Start of Block

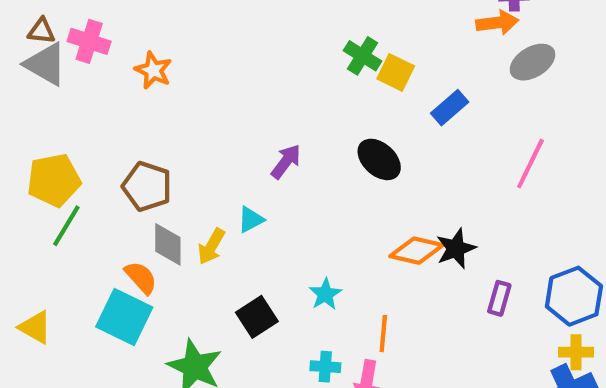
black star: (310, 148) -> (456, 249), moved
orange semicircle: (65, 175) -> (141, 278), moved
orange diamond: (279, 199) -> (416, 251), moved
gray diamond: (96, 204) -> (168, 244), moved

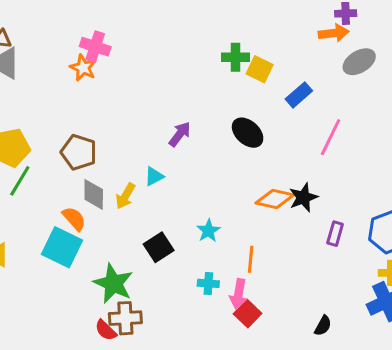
pink cross: (89, 41) -> (95, 47), moved
green cross: (363, 56) -> (235, 57), turned -32
pink line: (530, 164) -> (331, 137), moved

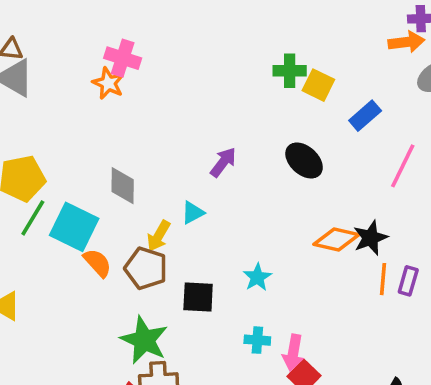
brown pentagon: (79, 152) -> (146, 268), moved
gray diamond: (94, 194) -> (123, 186), moved
cyan square: (62, 247) -> (74, 227), moved
black square: (159, 247) -> (198, 297), turned 36
orange line: (251, 259) -> (383, 279), moved

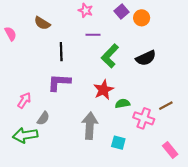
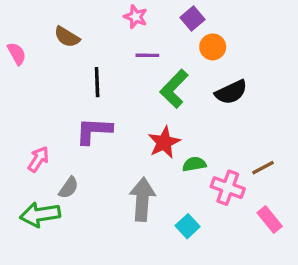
orange circle: (142, 18) -> (213, 47), moved
cyan square: (118, 143) -> (188, 226), turned 32
pink rectangle: (170, 150) -> (270, 219), moved

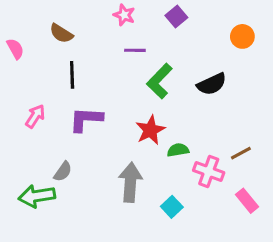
orange circle: (213, 47) -> (242, 36), moved
black line: (97, 82) -> (72, 75), moved
pink arrow: (38, 159) -> (35, 116), moved

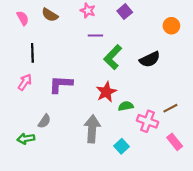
brown semicircle: (61, 33) -> (50, 15), moved
pink semicircle: (15, 49) -> (23, 18), moved
black line: (72, 75) -> (32, 53), moved
green arrow: (37, 196) -> (26, 139), size x0.7

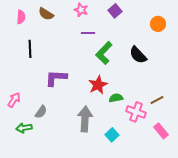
pink semicircle: (23, 18) -> (21, 17), turned 32
black semicircle: (150, 59) -> (138, 55), turned 72
pink arrow: (25, 82) -> (14, 100), moved

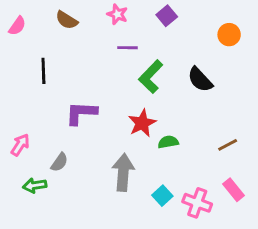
pink semicircle: (21, 17) -> (17, 26), moved, turned 32
pink cross: (136, 112) -> (197, 203), moved

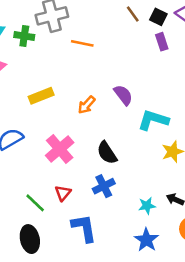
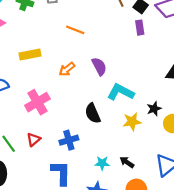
orange line: (82, 43) -> (75, 30), moved
black semicircle: (107, 153) -> (93, 113), moved
blue L-shape: (84, 228) -> (61, 173), moved

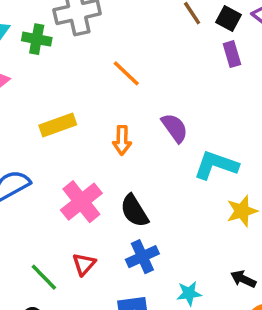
orange line: (75, 30) -> (126, 73), turned 30
orange arrow: (67, 69) -> (122, 140), turned -42
black semicircle: (93, 113) -> (134, 211), moved
cyan star: (102, 163) -> (189, 293), moved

End of Block

### Exercise
Reproduce only the lines from the line that holds "pink semicircle: (23, 18)" through the end of the records, exactly as they stand, both ends included and pictures excluded.

### Result for this exercise
pink semicircle: (23, 18) -> (21, 17), turned 32
black semicircle: (150, 59) -> (138, 55), turned 72
pink arrow: (25, 82) -> (14, 100), moved

pink semicircle: (21, 17) -> (17, 26), moved, turned 32
pink cross: (136, 112) -> (197, 203), moved

orange line: (82, 43) -> (75, 30), moved
black semicircle: (107, 153) -> (93, 113), moved
blue L-shape: (84, 228) -> (61, 173), moved

orange line: (75, 30) -> (126, 73), turned 30
orange arrow: (67, 69) -> (122, 140), turned -42
black semicircle: (93, 113) -> (134, 211), moved
cyan star: (102, 163) -> (189, 293), moved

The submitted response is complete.